* _TASK GOAL_: Convert each line of the material below into a JSON list of strings, one string per line, omitting any blank lines.

* _SUPPLIED INFORMATION_:
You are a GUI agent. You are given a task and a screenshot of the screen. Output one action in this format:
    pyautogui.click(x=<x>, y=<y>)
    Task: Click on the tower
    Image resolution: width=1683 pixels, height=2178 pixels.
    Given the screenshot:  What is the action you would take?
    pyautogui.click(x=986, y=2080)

* _RESPONSE BELOW_:
[
  "You are a GUI agent. You are given a task and a screenshot of the screen. Output one action in this format:",
  "    pyautogui.click(x=<x>, y=<y>)",
  "    Task: Click on the tower",
  "    Image resolution: width=1683 pixels, height=2178 pixels.",
  "    Given the screenshot:  What is the action you would take?",
  "    pyautogui.click(x=986, y=2080)"
]